(Before-and-after change data)

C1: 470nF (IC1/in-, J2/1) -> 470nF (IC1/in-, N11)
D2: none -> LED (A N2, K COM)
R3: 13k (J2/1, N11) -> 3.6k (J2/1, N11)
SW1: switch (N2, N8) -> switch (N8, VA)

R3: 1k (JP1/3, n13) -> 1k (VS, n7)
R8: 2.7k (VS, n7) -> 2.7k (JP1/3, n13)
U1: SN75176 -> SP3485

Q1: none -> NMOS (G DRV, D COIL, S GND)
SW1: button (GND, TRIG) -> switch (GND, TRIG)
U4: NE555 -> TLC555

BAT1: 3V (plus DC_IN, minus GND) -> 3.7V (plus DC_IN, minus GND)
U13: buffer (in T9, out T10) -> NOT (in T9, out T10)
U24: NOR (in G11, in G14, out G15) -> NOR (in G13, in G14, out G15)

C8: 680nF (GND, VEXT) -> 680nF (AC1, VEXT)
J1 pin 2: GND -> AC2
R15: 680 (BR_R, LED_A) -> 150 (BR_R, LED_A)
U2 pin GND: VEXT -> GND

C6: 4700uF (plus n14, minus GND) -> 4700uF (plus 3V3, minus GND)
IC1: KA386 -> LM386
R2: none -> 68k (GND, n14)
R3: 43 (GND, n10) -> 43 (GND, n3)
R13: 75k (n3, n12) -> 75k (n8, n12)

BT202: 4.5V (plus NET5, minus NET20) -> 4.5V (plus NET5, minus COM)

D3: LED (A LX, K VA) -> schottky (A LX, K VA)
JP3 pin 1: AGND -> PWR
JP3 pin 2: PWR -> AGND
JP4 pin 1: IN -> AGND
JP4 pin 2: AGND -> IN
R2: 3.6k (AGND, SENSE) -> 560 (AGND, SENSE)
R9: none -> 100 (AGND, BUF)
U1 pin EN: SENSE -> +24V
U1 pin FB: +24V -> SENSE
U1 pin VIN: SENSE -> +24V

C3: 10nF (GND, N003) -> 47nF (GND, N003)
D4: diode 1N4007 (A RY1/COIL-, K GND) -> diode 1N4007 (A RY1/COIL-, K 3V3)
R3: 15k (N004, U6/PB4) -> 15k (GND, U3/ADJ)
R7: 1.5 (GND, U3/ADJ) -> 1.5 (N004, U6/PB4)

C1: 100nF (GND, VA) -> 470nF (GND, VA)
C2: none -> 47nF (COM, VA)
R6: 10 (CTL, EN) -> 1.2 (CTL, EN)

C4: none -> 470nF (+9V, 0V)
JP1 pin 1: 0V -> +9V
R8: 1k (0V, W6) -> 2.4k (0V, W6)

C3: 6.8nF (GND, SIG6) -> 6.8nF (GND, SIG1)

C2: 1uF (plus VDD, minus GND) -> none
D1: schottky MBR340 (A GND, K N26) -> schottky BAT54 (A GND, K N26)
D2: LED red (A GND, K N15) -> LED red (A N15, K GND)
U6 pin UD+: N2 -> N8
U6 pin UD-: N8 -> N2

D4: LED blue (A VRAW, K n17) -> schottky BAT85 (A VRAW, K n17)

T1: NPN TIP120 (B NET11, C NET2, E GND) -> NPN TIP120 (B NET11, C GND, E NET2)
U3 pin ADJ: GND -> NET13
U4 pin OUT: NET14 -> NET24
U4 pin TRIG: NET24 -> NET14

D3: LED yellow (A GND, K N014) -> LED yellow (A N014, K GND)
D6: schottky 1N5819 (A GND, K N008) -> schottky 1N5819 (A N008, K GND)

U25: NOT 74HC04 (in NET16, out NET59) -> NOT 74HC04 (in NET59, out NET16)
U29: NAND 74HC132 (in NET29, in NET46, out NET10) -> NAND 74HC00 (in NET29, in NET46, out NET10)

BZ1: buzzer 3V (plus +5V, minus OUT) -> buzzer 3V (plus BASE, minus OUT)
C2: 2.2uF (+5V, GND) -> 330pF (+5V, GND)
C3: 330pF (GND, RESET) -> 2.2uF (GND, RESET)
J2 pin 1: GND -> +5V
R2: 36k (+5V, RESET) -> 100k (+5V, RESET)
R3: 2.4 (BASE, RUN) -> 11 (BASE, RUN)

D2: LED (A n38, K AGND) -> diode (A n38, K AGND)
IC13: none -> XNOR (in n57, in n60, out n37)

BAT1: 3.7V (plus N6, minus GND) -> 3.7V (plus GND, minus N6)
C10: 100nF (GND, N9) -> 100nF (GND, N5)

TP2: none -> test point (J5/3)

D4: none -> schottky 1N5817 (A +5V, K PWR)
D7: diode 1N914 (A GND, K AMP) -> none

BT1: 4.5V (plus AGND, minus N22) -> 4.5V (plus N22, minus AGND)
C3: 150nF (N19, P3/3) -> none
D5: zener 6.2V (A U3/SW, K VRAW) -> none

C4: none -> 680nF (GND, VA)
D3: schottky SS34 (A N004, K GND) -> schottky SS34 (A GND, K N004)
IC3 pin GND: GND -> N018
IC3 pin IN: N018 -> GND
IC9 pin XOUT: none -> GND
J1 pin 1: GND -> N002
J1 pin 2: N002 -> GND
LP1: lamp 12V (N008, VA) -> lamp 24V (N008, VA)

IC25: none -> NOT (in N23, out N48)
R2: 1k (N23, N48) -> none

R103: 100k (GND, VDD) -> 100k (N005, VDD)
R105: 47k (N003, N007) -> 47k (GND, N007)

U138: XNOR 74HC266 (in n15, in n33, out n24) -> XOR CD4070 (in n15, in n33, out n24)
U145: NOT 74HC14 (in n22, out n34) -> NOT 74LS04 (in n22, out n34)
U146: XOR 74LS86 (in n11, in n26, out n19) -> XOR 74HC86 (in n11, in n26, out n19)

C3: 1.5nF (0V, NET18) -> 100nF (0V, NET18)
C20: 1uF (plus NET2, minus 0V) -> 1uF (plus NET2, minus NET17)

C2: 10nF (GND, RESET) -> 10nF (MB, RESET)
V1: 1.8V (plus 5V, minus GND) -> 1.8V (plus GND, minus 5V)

## What is needed:
A verbatim copy of all the records is to be produced.

## Task result:
C1: 470nF (IC1/in-, J2/1) -> 470nF (IC1/in-, N11)
D2: none -> LED (A N2, K COM)
R3: 13k (J2/1, N11) -> 3.6k (J2/1, N11)
SW1: switch (N2, N8) -> switch (N8, VA)

R3: 1k (JP1/3, n13) -> 1k (VS, n7)
R8: 2.7k (VS, n7) -> 2.7k (JP1/3, n13)
U1: SN75176 -> SP3485

Q1: none -> NMOS (G DRV, D COIL, S GND)
SW1: button (GND, TRIG) -> switch (GND, TRIG)
U4: NE555 -> TLC555

BAT1: 3V (plus DC_IN, minus GND) -> 3.7V (plus DC_IN, minus GND)
U13: buffer (in T9, out T10) -> NOT (in T9, out T10)
U24: NOR (in G11, in G14, out G15) -> NOR (in G13, in G14, out G15)

C8: 680nF (GND, VEXT) -> 680nF (AC1, VEXT)
J1 pin 2: GND -> AC2
R15: 680 (BR_R, LED_A) -> 150 (BR_R, LED_A)
U2 pin GND: VEXT -> GND

C6: 4700uF (plus n14, minus GND) -> 4700uF (plus 3V3, minus GND)
IC1: KA386 -> LM386
R2: none -> 68k (GND, n14)
R3: 43 (GND, n10) -> 43 (GND, n3)
R13: 75k (n3, n12) -> 75k (n8, n12)

BT202: 4.5V (plus NET5, minus NET20) -> 4.5V (plus NET5, minus COM)

D3: LED (A LX, K VA) -> schottky (A LX, K VA)
JP3 pin 1: AGND -> PWR
JP3 pin 2: PWR -> AGND
JP4 pin 1: IN -> AGND
JP4 pin 2: AGND -> IN
R2: 3.6k (AGND, SENSE) -> 560 (AGND, SENSE)
R9: none -> 100 (AGND, BUF)
U1 pin EN: SENSE -> +24V
U1 pin FB: +24V -> SENSE
U1 pin VIN: SENSE -> +24V

C3: 10nF (GND, N003) -> 47nF (GND, N003)
D4: diode 1N4007 (A RY1/COIL-, K GND) -> diode 1N4007 (A RY1/COIL-, K 3V3)
R3: 15k (N004, U6/PB4) -> 15k (GND, U3/ADJ)
R7: 1.5 (GND, U3/ADJ) -> 1.5 (N004, U6/PB4)

C1: 100nF (GND, VA) -> 470nF (GND, VA)
C2: none -> 47nF (COM, VA)
R6: 10 (CTL, EN) -> 1.2 (CTL, EN)

C4: none -> 470nF (+9V, 0V)
JP1 pin 1: 0V -> +9V
R8: 1k (0V, W6) -> 2.4k (0V, W6)

C3: 6.8nF (GND, SIG6) -> 6.8nF (GND, SIG1)

C2: 1uF (plus VDD, minus GND) -> none
D1: schottky MBR340 (A GND, K N26) -> schottky BAT54 (A GND, K N26)
D2: LED red (A GND, K N15) -> LED red (A N15, K GND)
U6 pin UD+: N2 -> N8
U6 pin UD-: N8 -> N2

D4: LED blue (A VRAW, K n17) -> schottky BAT85 (A VRAW, K n17)

T1: NPN TIP120 (B NET11, C NET2, E GND) -> NPN TIP120 (B NET11, C GND, E NET2)
U3 pin ADJ: GND -> NET13
U4 pin OUT: NET14 -> NET24
U4 pin TRIG: NET24 -> NET14

D3: LED yellow (A GND, K N014) -> LED yellow (A N014, K GND)
D6: schottky 1N5819 (A GND, K N008) -> schottky 1N5819 (A N008, K GND)

U25: NOT 74HC04 (in NET16, out NET59) -> NOT 74HC04 (in NET59, out NET16)
U29: NAND 74HC132 (in NET29, in NET46, out NET10) -> NAND 74HC00 (in NET29, in NET46, out NET10)

BZ1: buzzer 3V (plus +5V, minus OUT) -> buzzer 3V (plus BASE, minus OUT)
C2: 2.2uF (+5V, GND) -> 330pF (+5V, GND)
C3: 330pF (GND, RESET) -> 2.2uF (GND, RESET)
J2 pin 1: GND -> +5V
R2: 36k (+5V, RESET) -> 100k (+5V, RESET)
R3: 2.4 (BASE, RUN) -> 11 (BASE, RUN)

D2: LED (A n38, K AGND) -> diode (A n38, K AGND)
IC13: none -> XNOR (in n57, in n60, out n37)

BAT1: 3.7V (plus N6, minus GND) -> 3.7V (plus GND, minus N6)
C10: 100nF (GND, N9) -> 100nF (GND, N5)

TP2: none -> test point (J5/3)

D4: none -> schottky 1N5817 (A +5V, K PWR)
D7: diode 1N914 (A GND, K AMP) -> none

BT1: 4.5V (plus AGND, minus N22) -> 4.5V (plus N22, minus AGND)
C3: 150nF (N19, P3/3) -> none
D5: zener 6.2V (A U3/SW, K VRAW) -> none

C4: none -> 680nF (GND, VA)
D3: schottky SS34 (A N004, K GND) -> schottky SS34 (A GND, K N004)
IC3 pin GND: GND -> N018
IC3 pin IN: N018 -> GND
IC9 pin XOUT: none -> GND
J1 pin 1: GND -> N002
J1 pin 2: N002 -> GND
LP1: lamp 12V (N008, VA) -> lamp 24V (N008, VA)

IC25: none -> NOT (in N23, out N48)
R2: 1k (N23, N48) -> none

R103: 100k (GND, VDD) -> 100k (N005, VDD)
R105: 47k (N003, N007) -> 47k (GND, N007)

U138: XNOR 74HC266 (in n15, in n33, out n24) -> XOR CD4070 (in n15, in n33, out n24)
U145: NOT 74HC14 (in n22, out n34) -> NOT 74LS04 (in n22, out n34)
U146: XOR 74LS86 (in n11, in n26, out n19) -> XOR 74HC86 (in n11, in n26, out n19)

C3: 1.5nF (0V, NET18) -> 100nF (0V, NET18)
C20: 1uF (plus NET2, minus 0V) -> 1uF (plus NET2, minus NET17)

C2: 10nF (GND, RESET) -> 10nF (MB, RESET)
V1: 1.8V (plus 5V, minus GND) -> 1.8V (plus GND, minus 5V)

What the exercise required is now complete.